Task to complete
Below is a block of entries; repeat exactly the lines starting at the line that contains "camera: 145 degrees left, 10 degrees up" and ending at the line that contains "yellow apple [590,49,676,134] -> none", both included.

------ Data

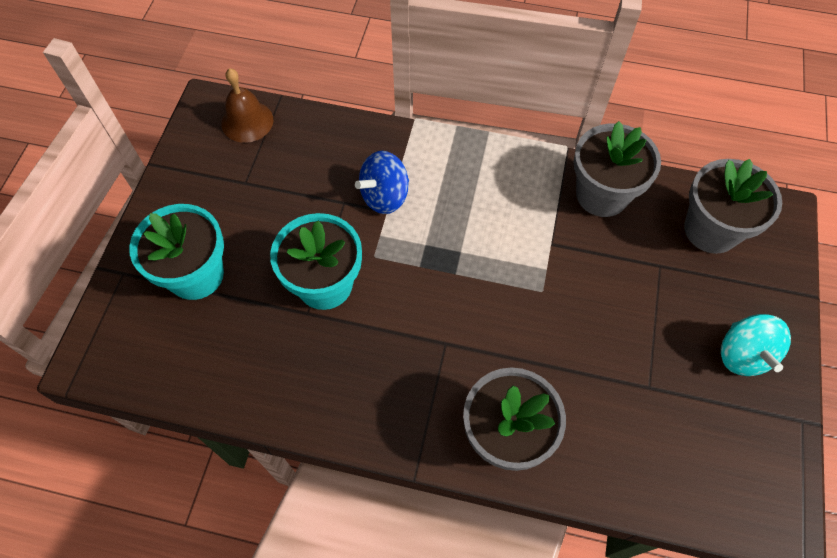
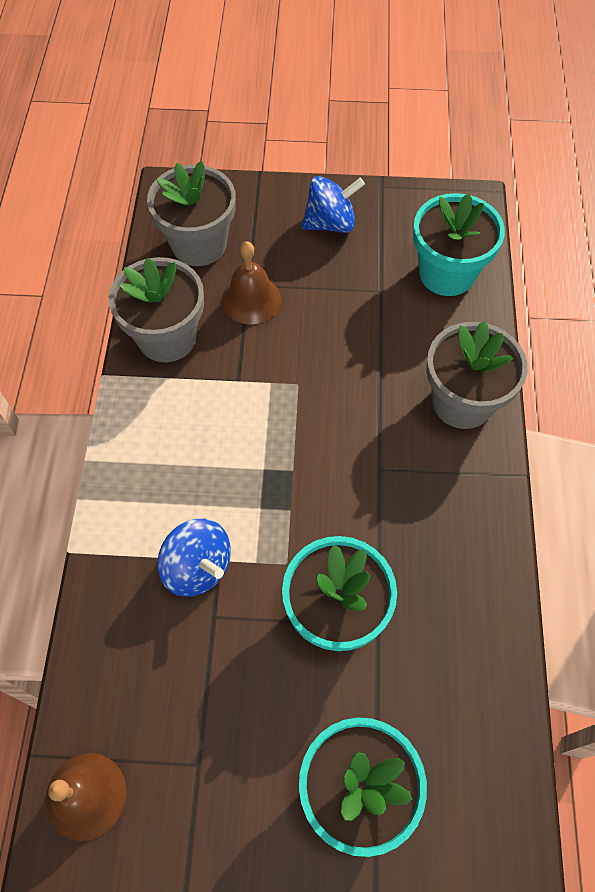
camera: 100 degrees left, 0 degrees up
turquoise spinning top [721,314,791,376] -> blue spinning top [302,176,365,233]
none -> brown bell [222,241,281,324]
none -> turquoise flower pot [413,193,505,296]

------------
------ Data

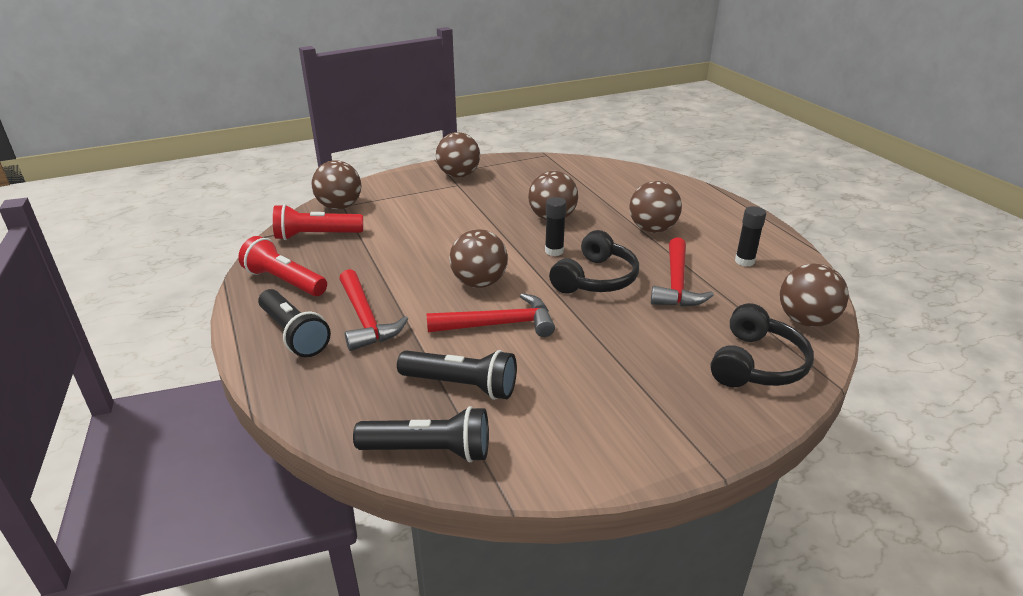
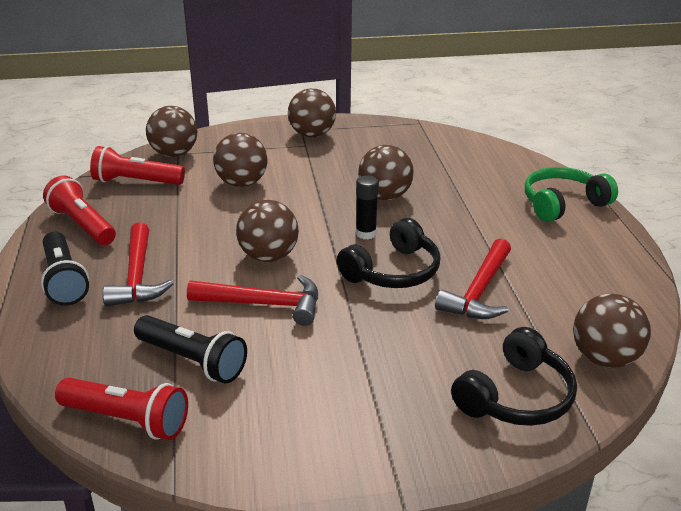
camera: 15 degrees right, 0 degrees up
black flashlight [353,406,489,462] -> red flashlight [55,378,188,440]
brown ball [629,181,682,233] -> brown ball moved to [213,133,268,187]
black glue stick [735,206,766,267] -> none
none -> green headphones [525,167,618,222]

------------
------ Data

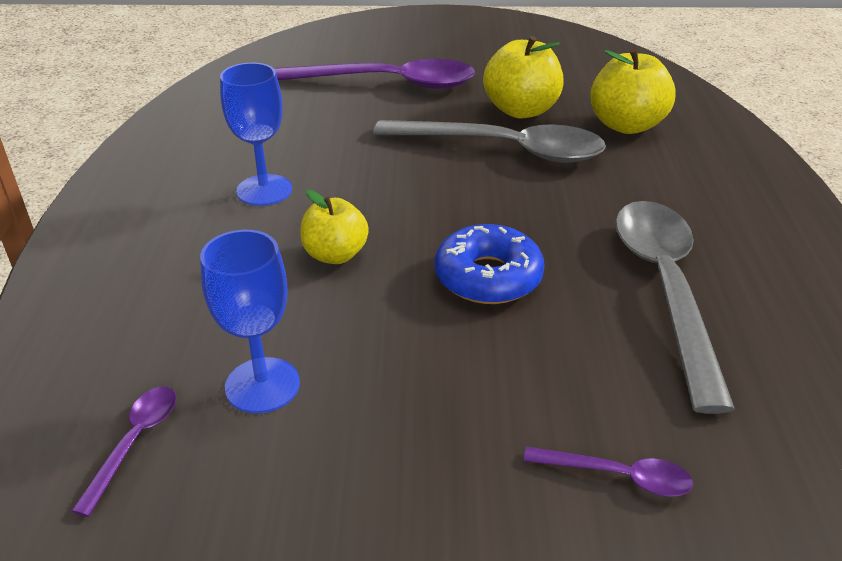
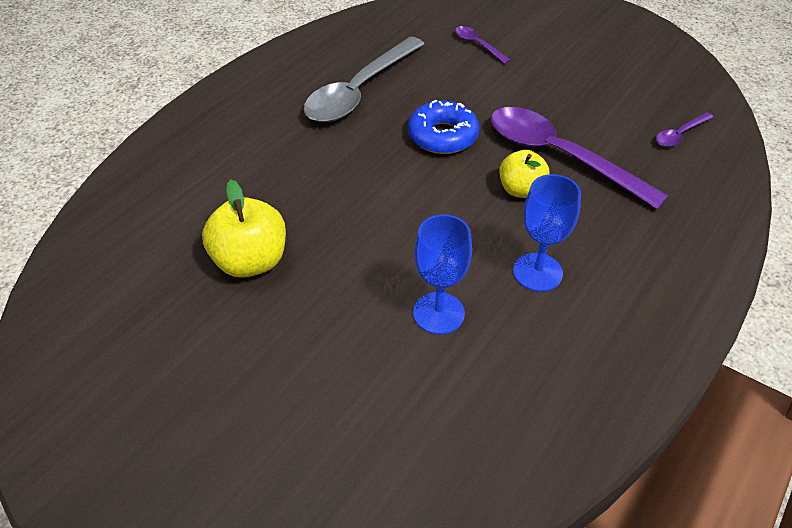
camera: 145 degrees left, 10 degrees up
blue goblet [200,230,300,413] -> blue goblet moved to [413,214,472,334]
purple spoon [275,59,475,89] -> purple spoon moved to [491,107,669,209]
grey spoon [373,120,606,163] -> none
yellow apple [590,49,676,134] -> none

------------

The completed task
camera: 145 degrees left, 10 degrees up
blue goblet [200,230,300,413] -> blue goblet moved to [413,214,472,334]
purple spoon [275,59,475,89] -> purple spoon moved to [491,107,669,209]
grey spoon [373,120,606,163] -> none
yellow apple [590,49,676,134] -> none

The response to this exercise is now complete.